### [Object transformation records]
▬▬▬▬▬▬

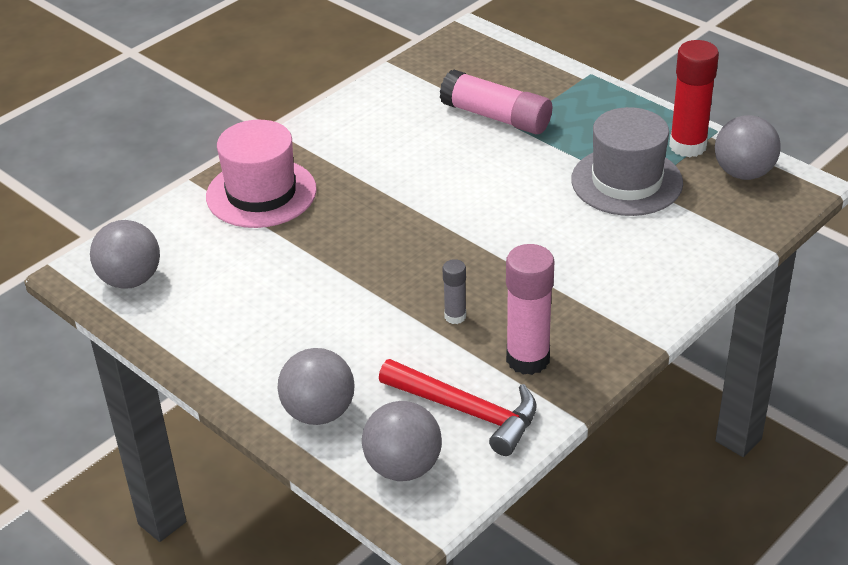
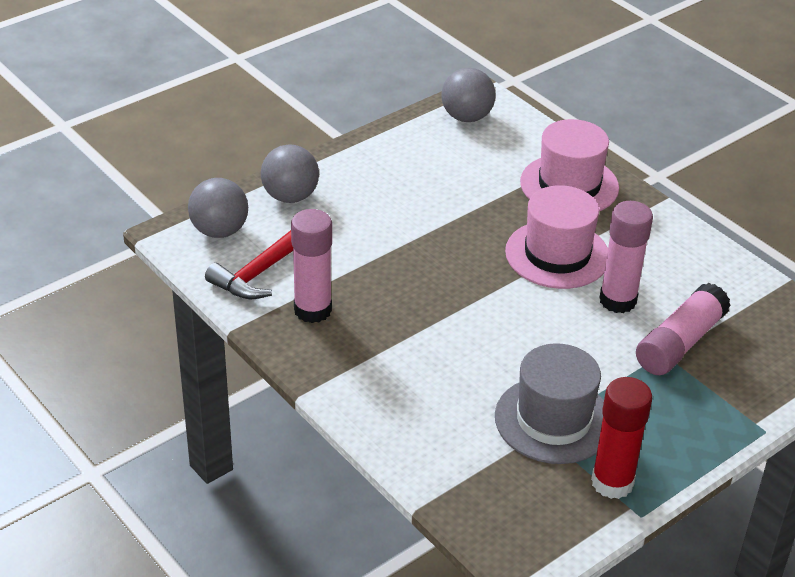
camera: 95 degrees right, 0 degrees up
(384, 194) = (557, 254): none -> pink hat
(447, 153) = (617, 300): none -> pink glue stick
(455, 316) = (377, 276): grey glue stick -> none
(743, 173) = (555, 518): grey ball -> none

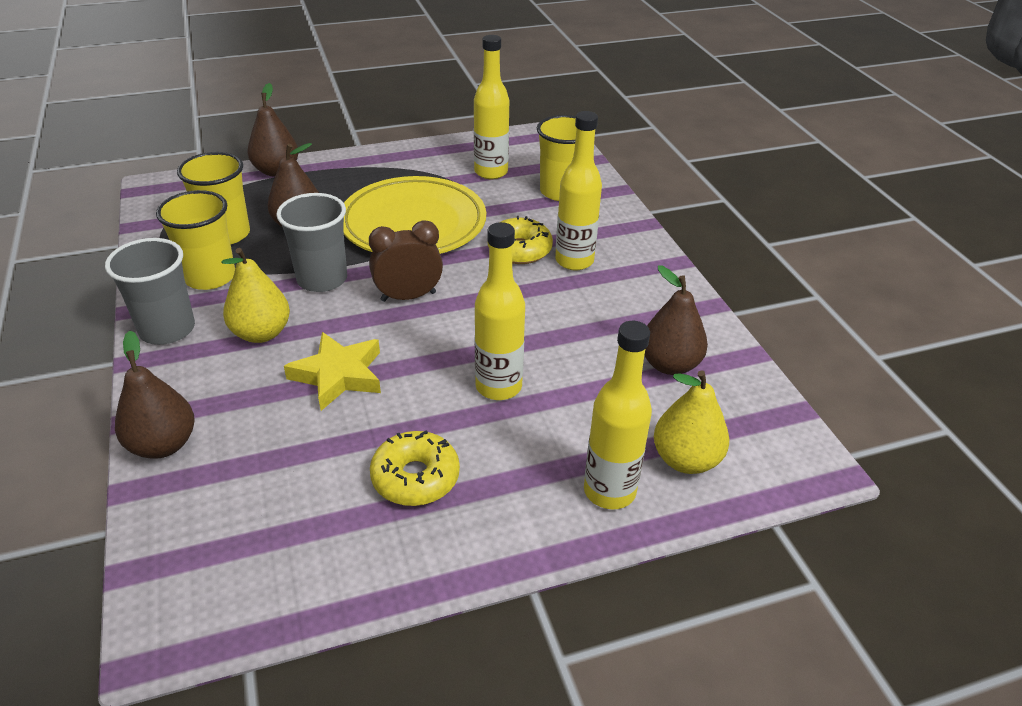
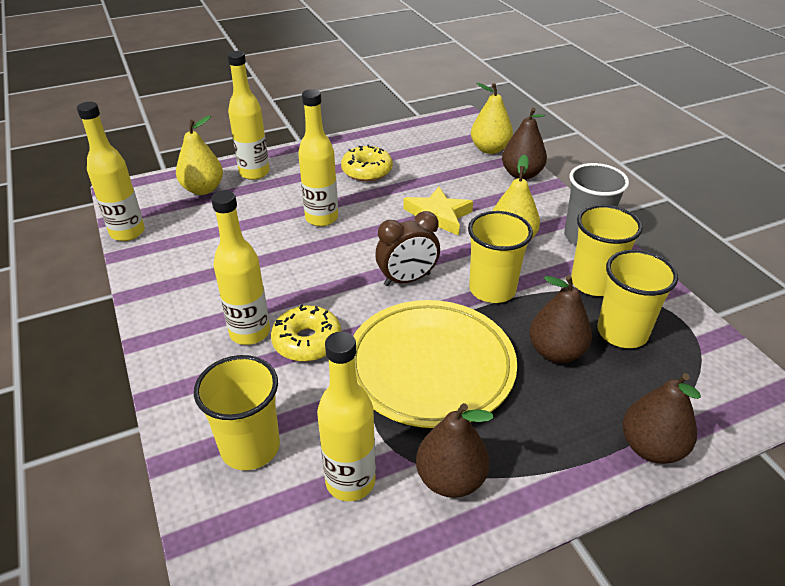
camera: 175 degrees right, 0 degrees up
(171, 516) = (490, 149): none -> yellow pear
(322, 279) = (492, 289): grey cup -> yellow cup
(669, 364) = (190, 242): brown pear -> brown pear (450, 479)
(760, 386) = (127, 232): none -> yellow bottle

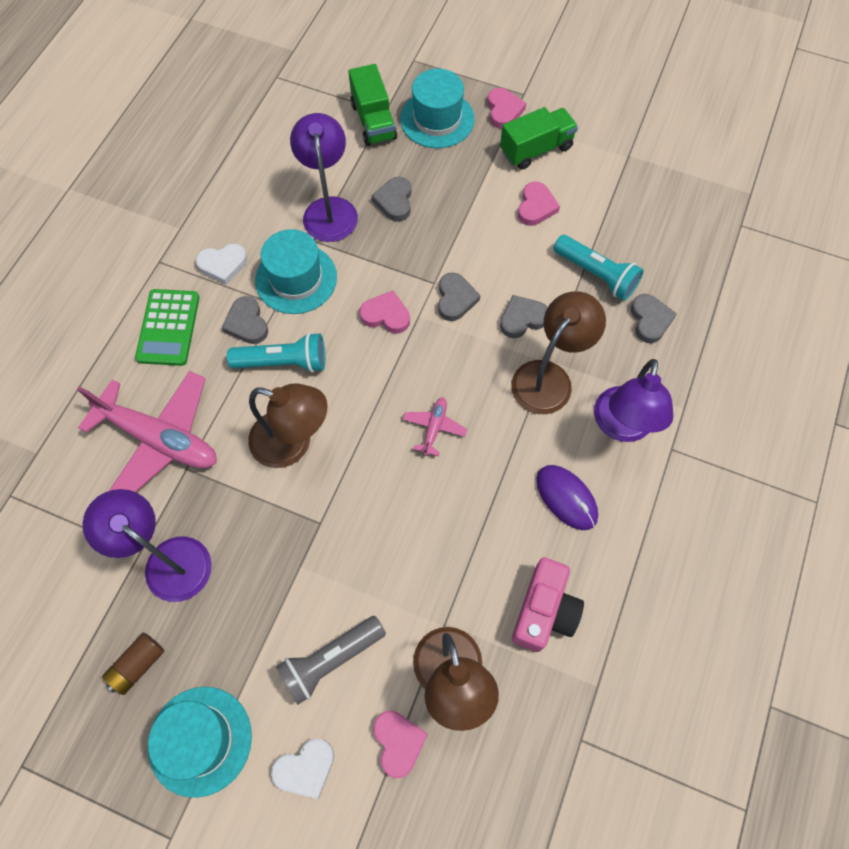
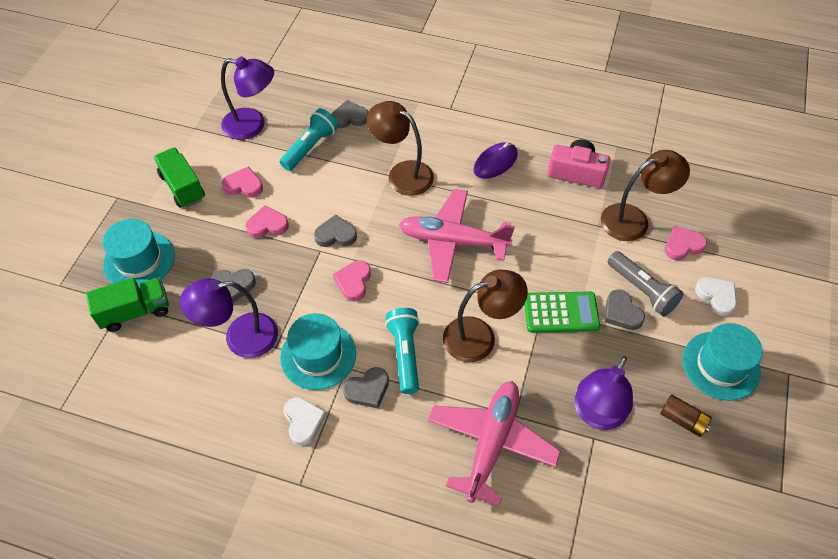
camera: 95 degrees left, 10 degrees down
(168, 328) = (376, 459): green calculator -> green calculator (561, 313)
(293, 443) = (480, 336): brown lamp -> brown lamp turned 60 degrees clockwise
(434, 428) = (453, 241): pink plane -> pink plane, size x2.24
(503, 111) = (135, 211): pink heart -> pink heart (267, 225)
(522, 319) = (352, 191): grey heart -> grey heart (621, 312)
(621, 427) = (437, 133): purple lamp -> purple lamp (252, 125)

▬▬▬▬▬▬

### [PROBLEM DESCRIPTION]
A verbatim copy of the records is expected, from their first line through the line with "(503, 111) = (135, 211): pink", inclusive, with the pictures removed.

### [SOLUTION BELOW]
camera: 95 degrees right, 0 degrees up
(384, 194) = (557, 254): none -> pink hat
(447, 153) = (617, 300): none -> pink glue stick
(455, 316) = (377, 276): grey glue stick -> none
(743, 173) = (555, 518): grey ball -> none

camera: 175 degrees right, 0 degrees up
(171, 516) = (490, 149): none -> yellow pear
(322, 279) = (492, 289): grey cup -> yellow cup
(669, 364) = (190, 242): brown pear -> brown pear (450, 479)
(760, 386) = (127, 232): none -> yellow bottle

camera: 95 degrees left, 10 degrees down
(168, 328) = (376, 459): green calculator -> green calculator (561, 313)
(293, 443) = (480, 336): brown lamp -> brown lamp turned 60 degrees clockwise
(434, 428) = (453, 241): pink plane -> pink plane, size x2.24
(503, 111) = (135, 211): pink heart -> pink heart (267, 225)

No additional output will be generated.